▶ DATASET EXTRACT
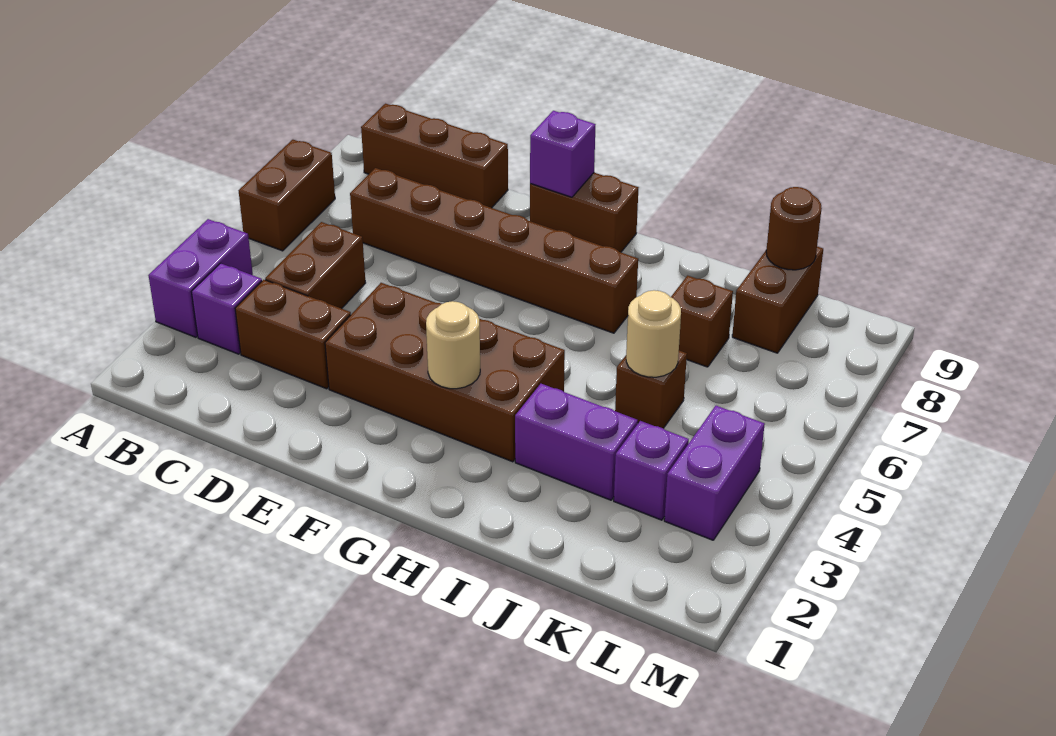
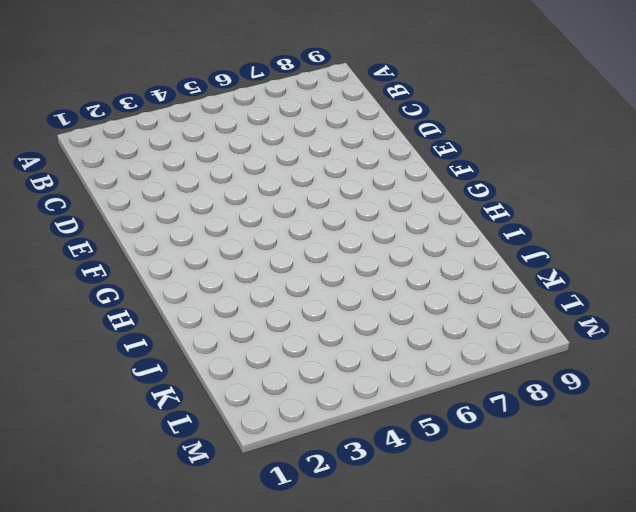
none -> purple 1x2 brick [148,219,253,337]
none -> brown 1x2 brick [238,140,335,251]
none -> purple 1x1 brick [192,263,262,354]

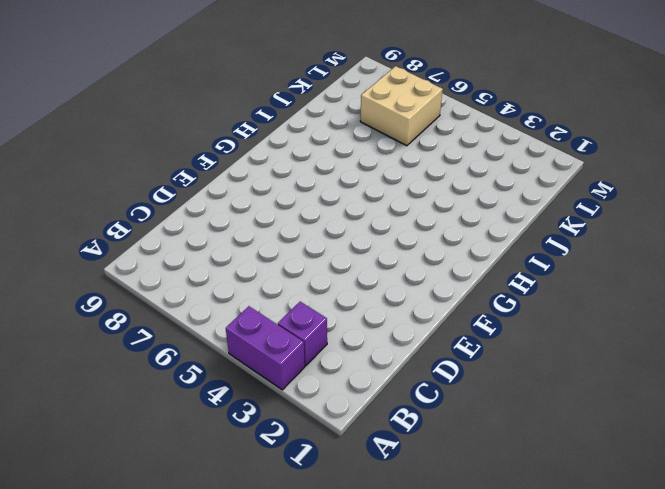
tan 2x2 brick [360,66,443,146] -> none
none -> brown 1x2 brick [238,140,335,251]
none -> brown 1x3 brick [361,104,508,208]
none -> brown 1x2 brick [235,280,351,389]

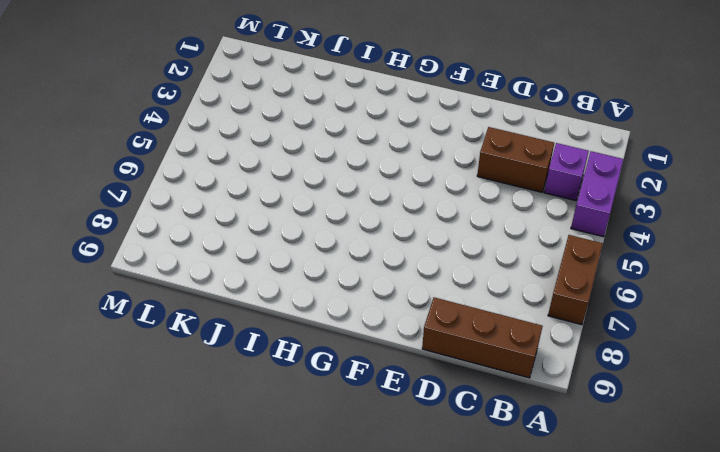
none -> brown 1x2 brick [265,222,366,309]
none -> brown 1x6 brick [350,168,638,333]
none -> brown 2x4 brick [325,283,565,462]

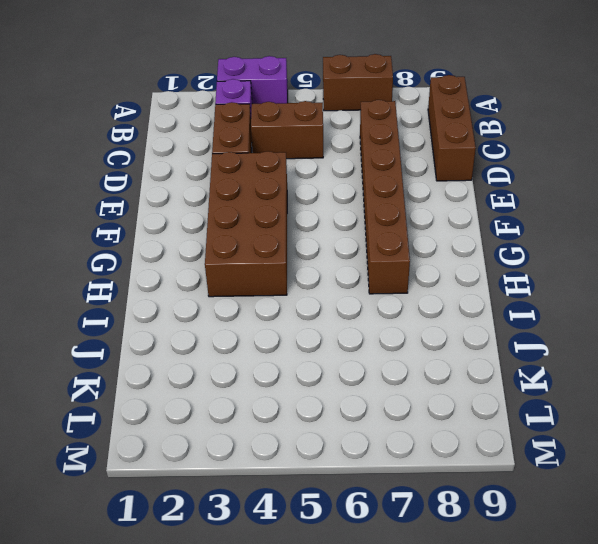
none -> brown 1x2 brick [530,173,638,252]
none -> purple 1x2 brick [515,384,638,500]
none -> brown 1x1 brick [615,351,687,428]

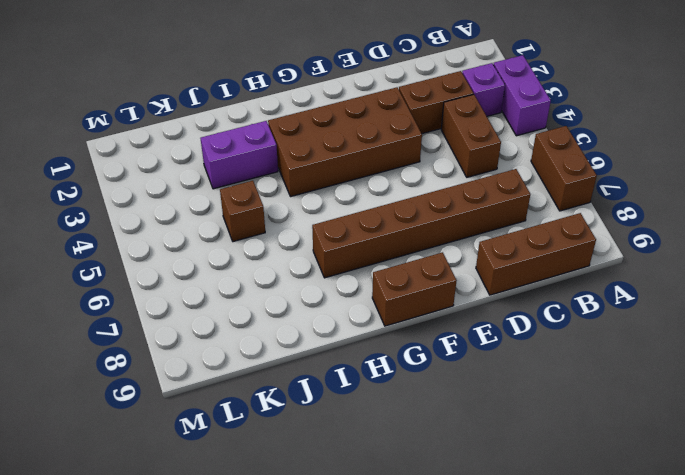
none -> brown 1x1 brick [671,276,733,367]
none -> purple 1x1 brick [614,421,689,520]
none -> brown 1x2 brick [732,247,823,353]

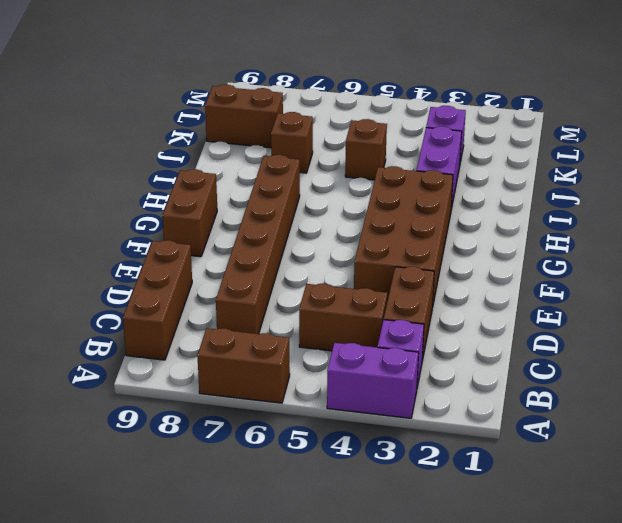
none -> purple 1x2 brick [664,406,765,540]
none -> purple 1x1 brick [530,111,595,197]
none -> tan 1x1 round brick [426,301,480,389]

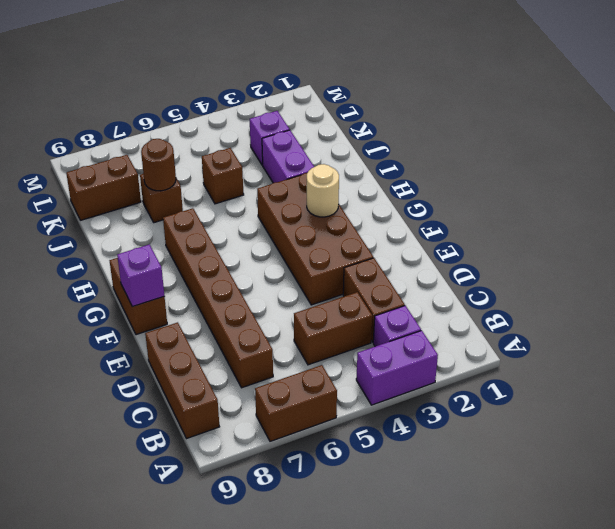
brown 1x1 round brick [141,139,176,191] -> brown 1x1 round brick moved to [766,187,822,270]
none -> purple 1x2 brick [664,406,765,540]
none -> tan 1x1 round brick [626,290,681,377]

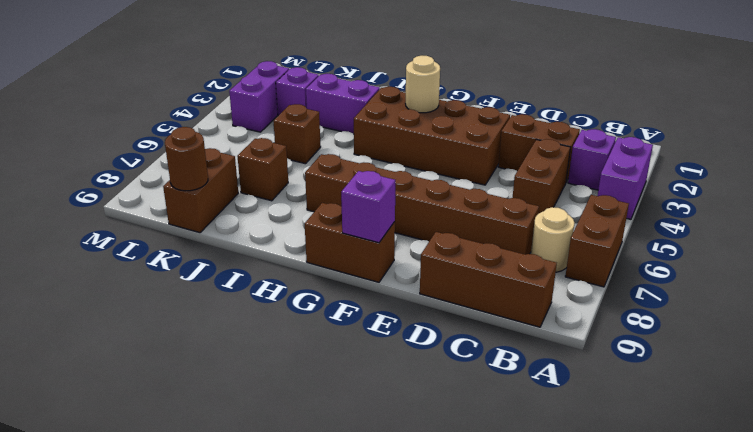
tan 1x1 round brick [531,207,575,272] -> tan 1x1 round brick moved to [626,290,681,377]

▶ REQUIRED ACTION
In the records, locate each line holding the string "moved" and copy it.

▶ OUTPUT BELOW
brown 1x1 round brick [141,139,176,191] -> brown 1x1 round brick moved to [766,187,822,270]
tan 1x1 round brick [531,207,575,272] -> tan 1x1 round brick moved to [626,290,681,377]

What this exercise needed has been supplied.